Look for the word "turquoise" in the entries and copy each line where it appears.

** Opening Entries shown block **

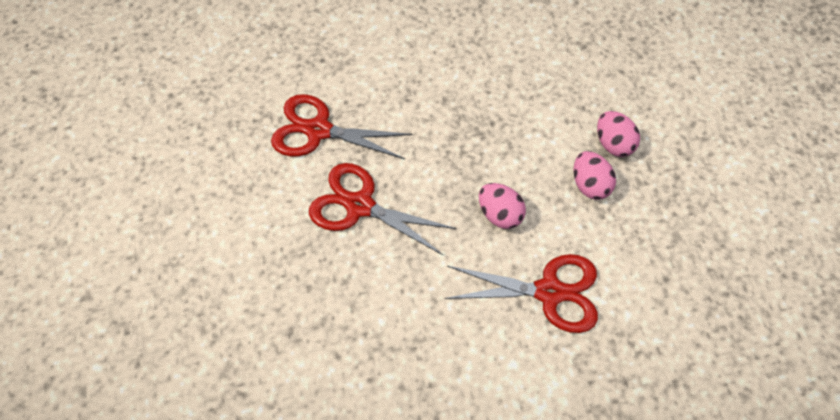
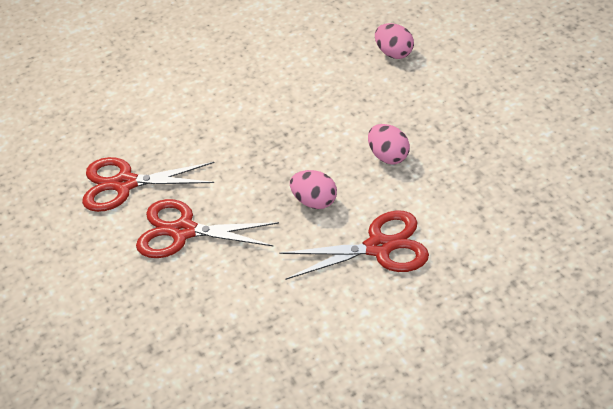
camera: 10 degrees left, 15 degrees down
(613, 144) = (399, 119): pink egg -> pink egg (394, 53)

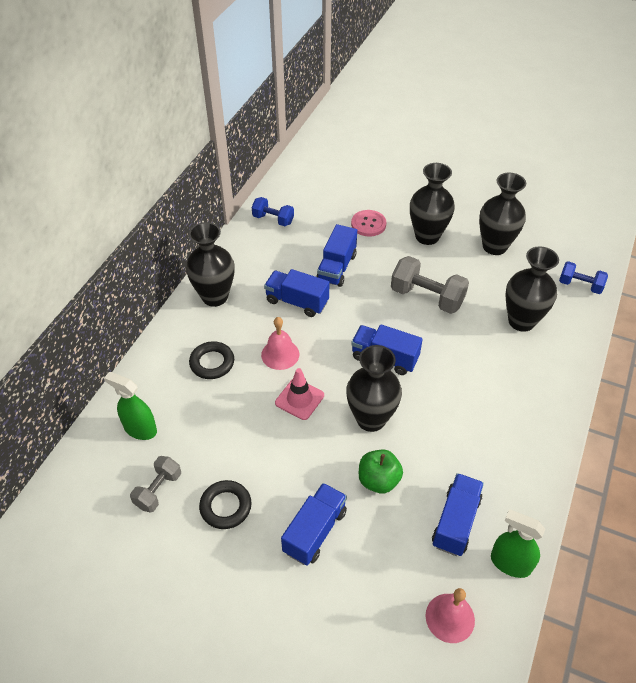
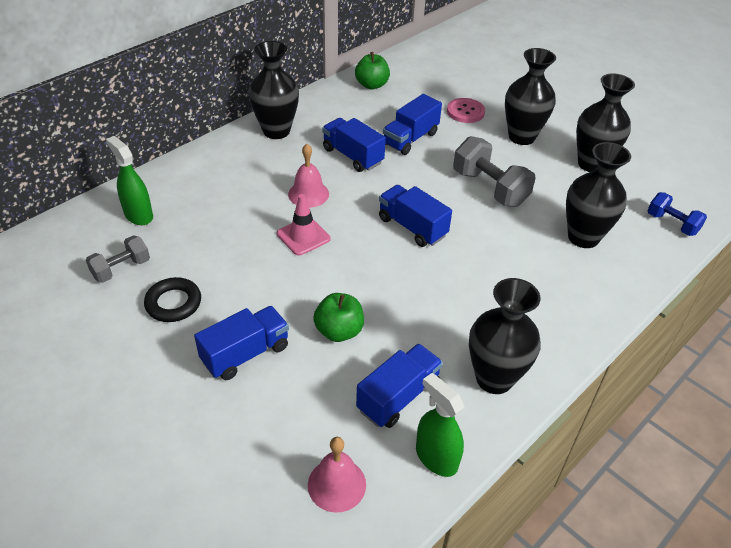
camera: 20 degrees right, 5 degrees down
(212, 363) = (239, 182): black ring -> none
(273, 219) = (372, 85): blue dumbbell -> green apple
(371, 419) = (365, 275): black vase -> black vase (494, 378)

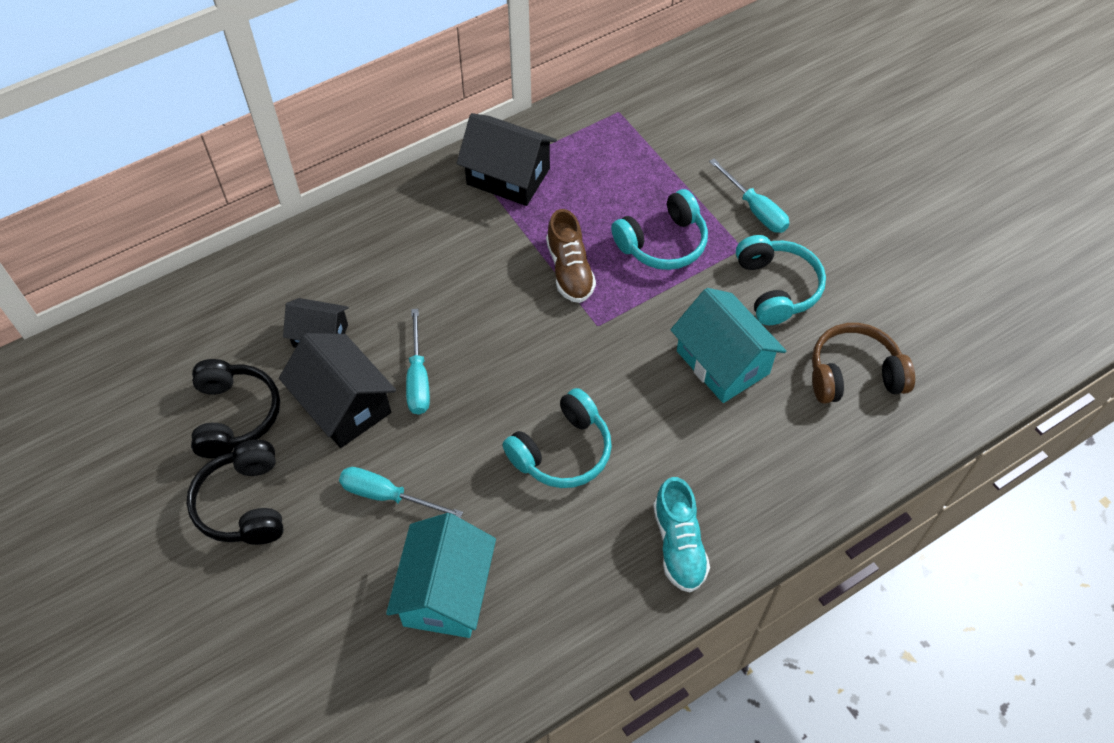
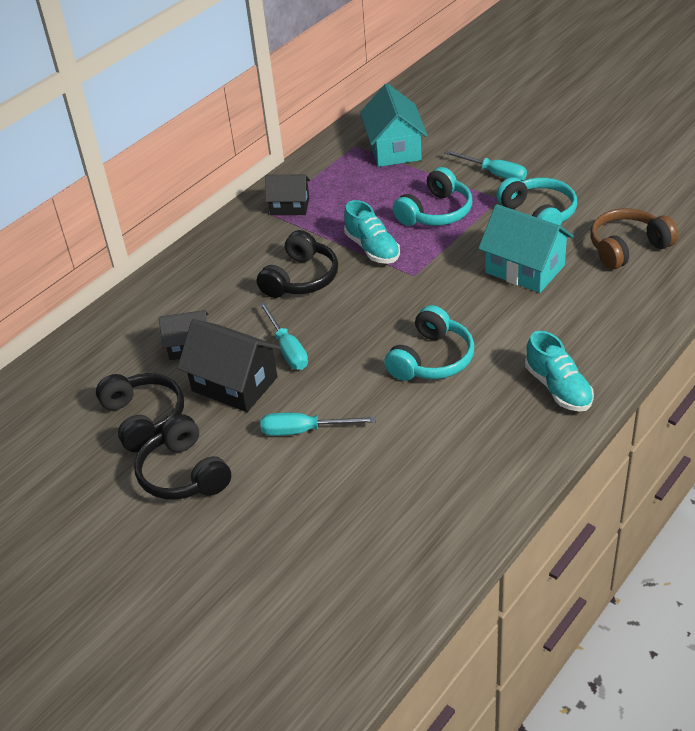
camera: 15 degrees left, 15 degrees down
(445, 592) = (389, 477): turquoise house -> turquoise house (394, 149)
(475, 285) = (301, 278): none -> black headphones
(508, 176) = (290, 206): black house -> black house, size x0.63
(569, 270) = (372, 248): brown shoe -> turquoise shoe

** Closing Entries shown block **

Result for this task:
(445, 592) = (389, 477): turquoise house -> turquoise house (394, 149)
(569, 270) = (372, 248): brown shoe -> turquoise shoe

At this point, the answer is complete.